╭──

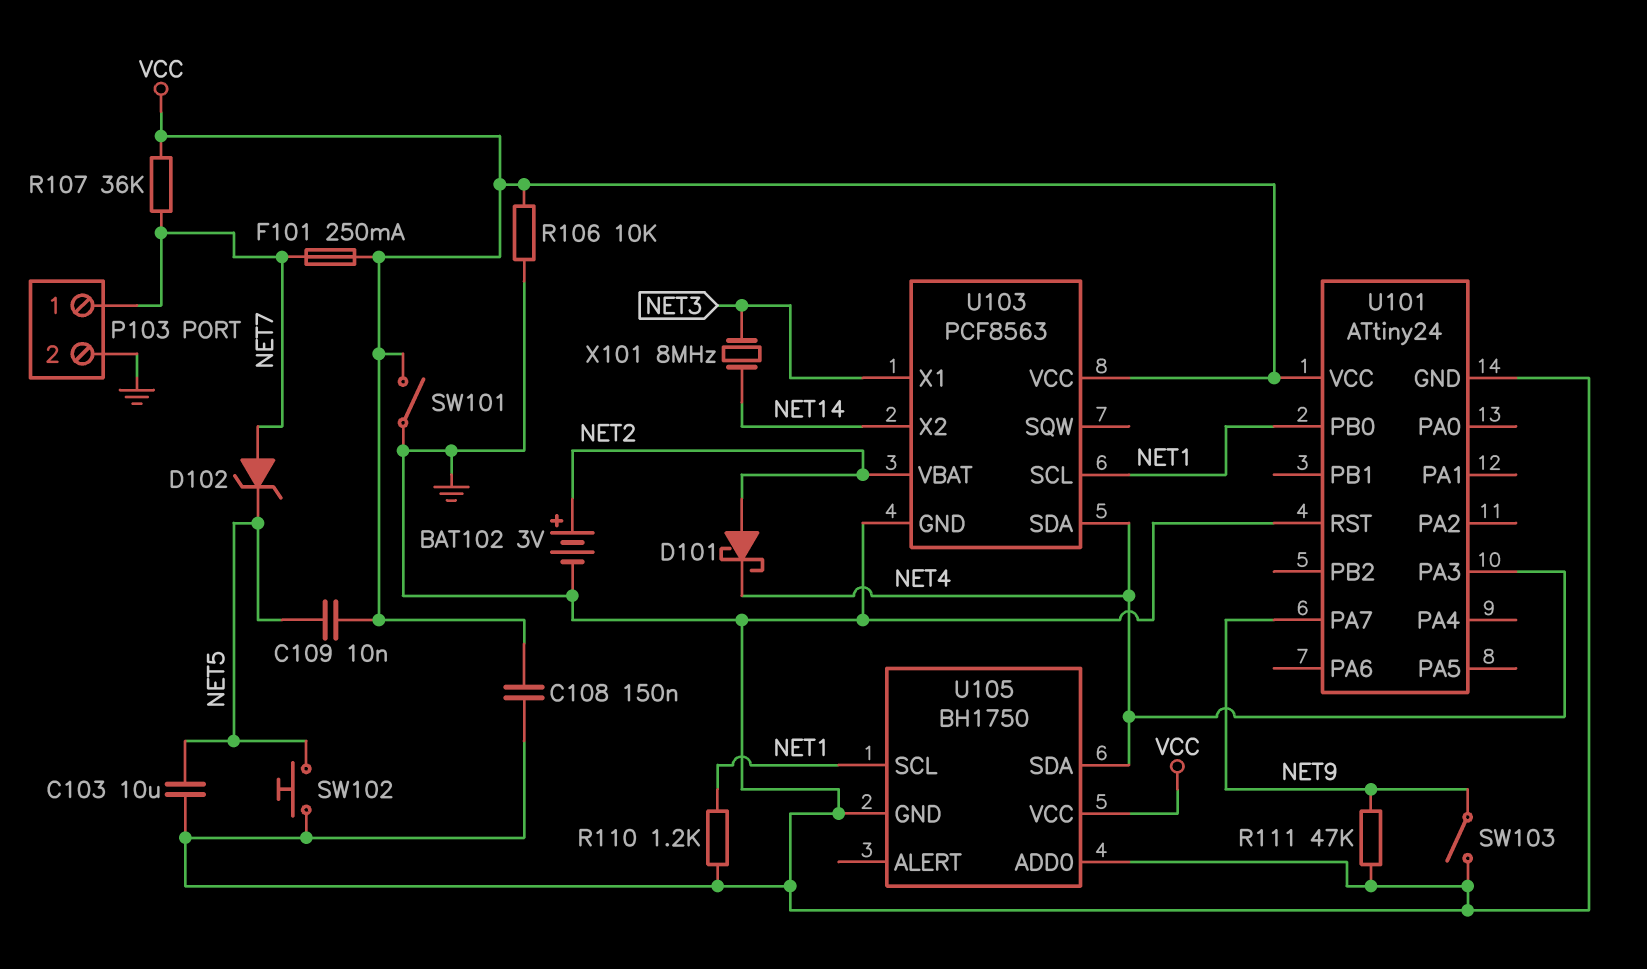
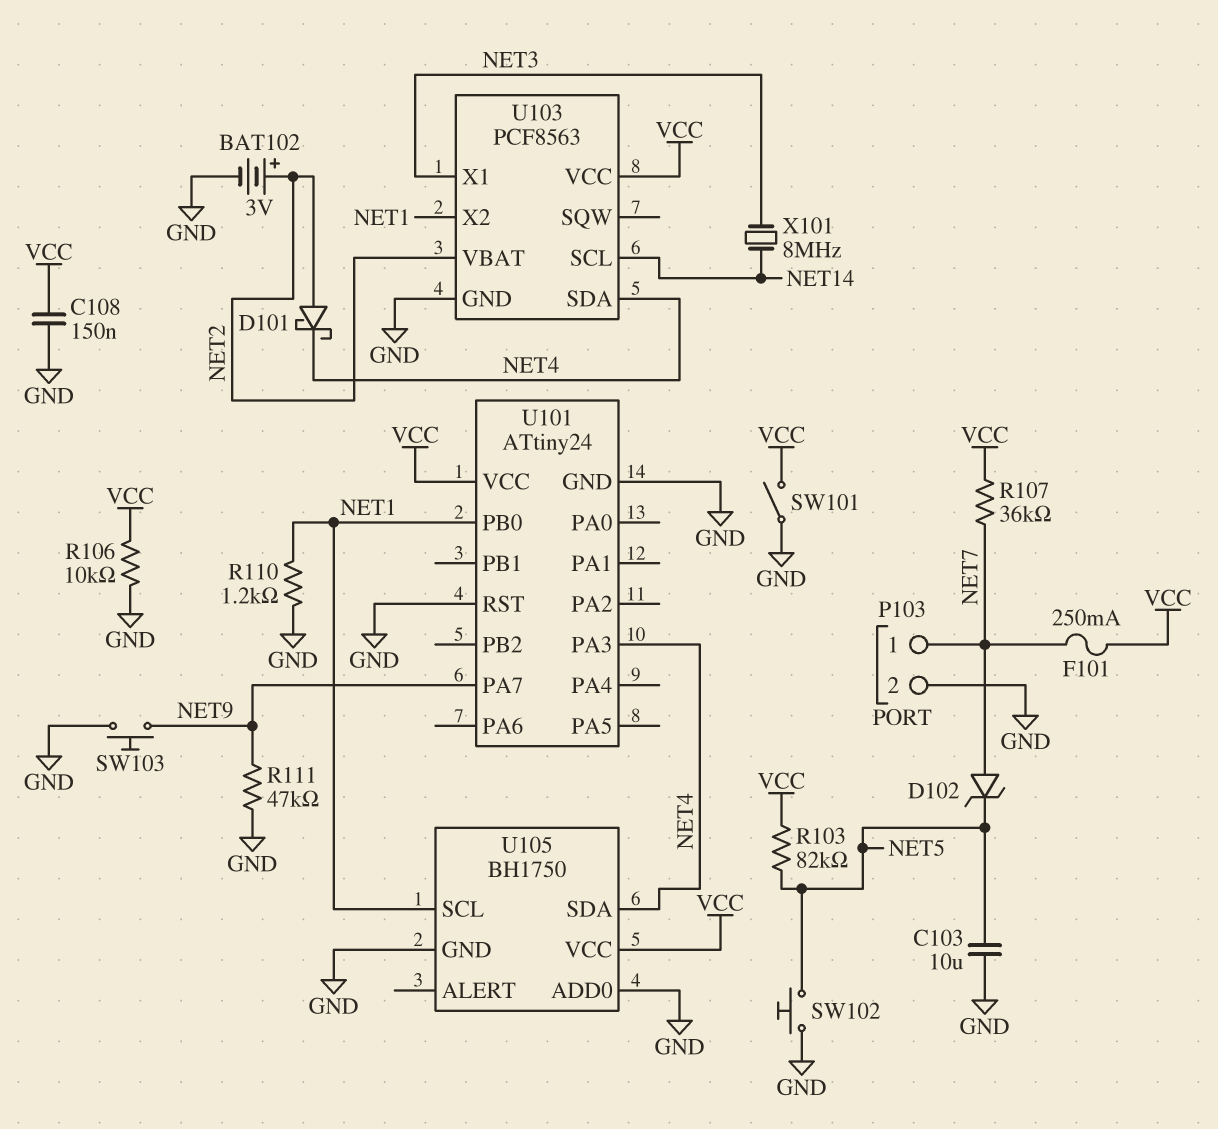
C109: 10nF (NET5, VCC) -> none
R103: none -> 82k (NET5, VCC)
SW103: switch (GND, NET9) -> button (GND, NET9)
U103 pin SCL: NET1 -> NET14
U103 pin X2: NET14 -> NET1

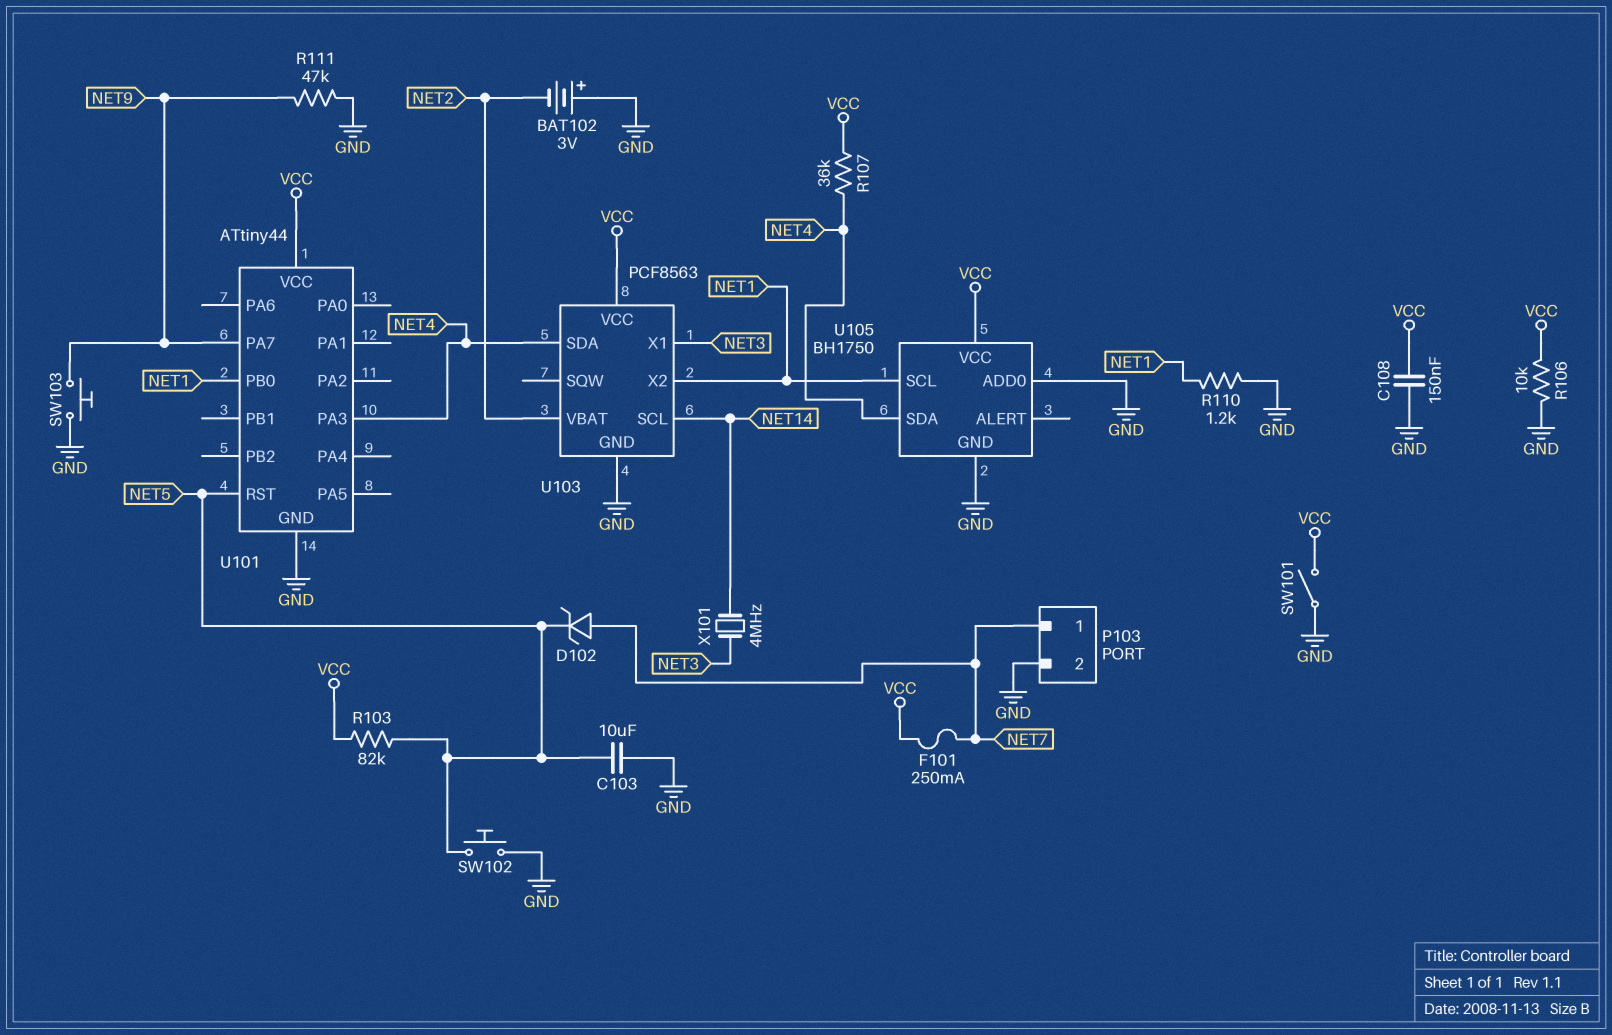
BAT102: 3V (plus NET2, minus GND) -> 3V (plus GND, minus NET2)
D101: schottky (A NET2, K NET4) -> none
R107: 36k (NET7, VCC) -> 36k (NET4, VCC)
U101: ATtiny24 -> ATtiny44
U101 pin RST: GND -> NET5
X101: 8MHz (NET3, NET14) -> 4MHz (NET3, NET14)

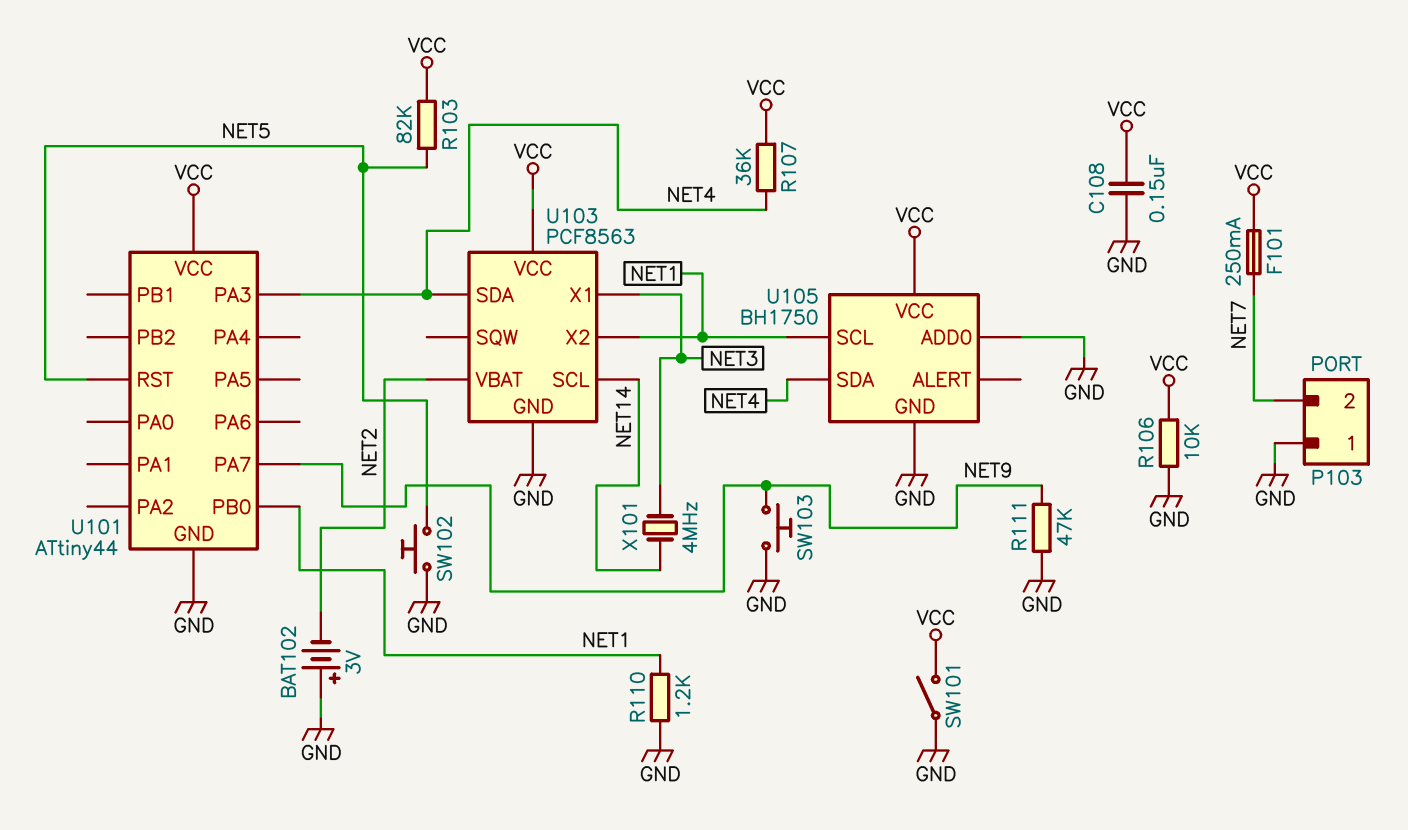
C103: 10uF (GND, NET5) -> none
D102: zener (A NET7, K NET5) -> none
P103 pin 1: NET7 -> GND
P103 pin 2: GND -> NET7

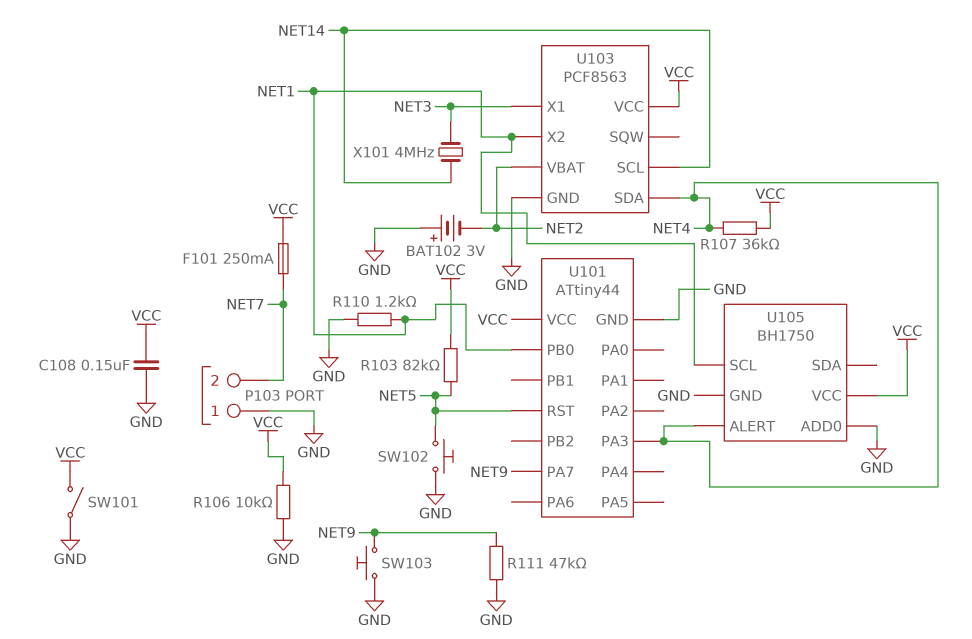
U105 pin ALERT: none -> NET4
U105 pin SDA: NET4 -> none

╰──

Pull each line containing the word "none" out of the data above.

● Answer space:
C109: 10nF (NET5, VCC) -> none
R103: none -> 82k (NET5, VCC)
D101: schottky (A NET2, K NET4) -> none
C103: 10uF (GND, NET5) -> none
D102: zener (A NET7, K NET5) -> none
U105 pin ALERT: none -> NET4
U105 pin SDA: NET4 -> none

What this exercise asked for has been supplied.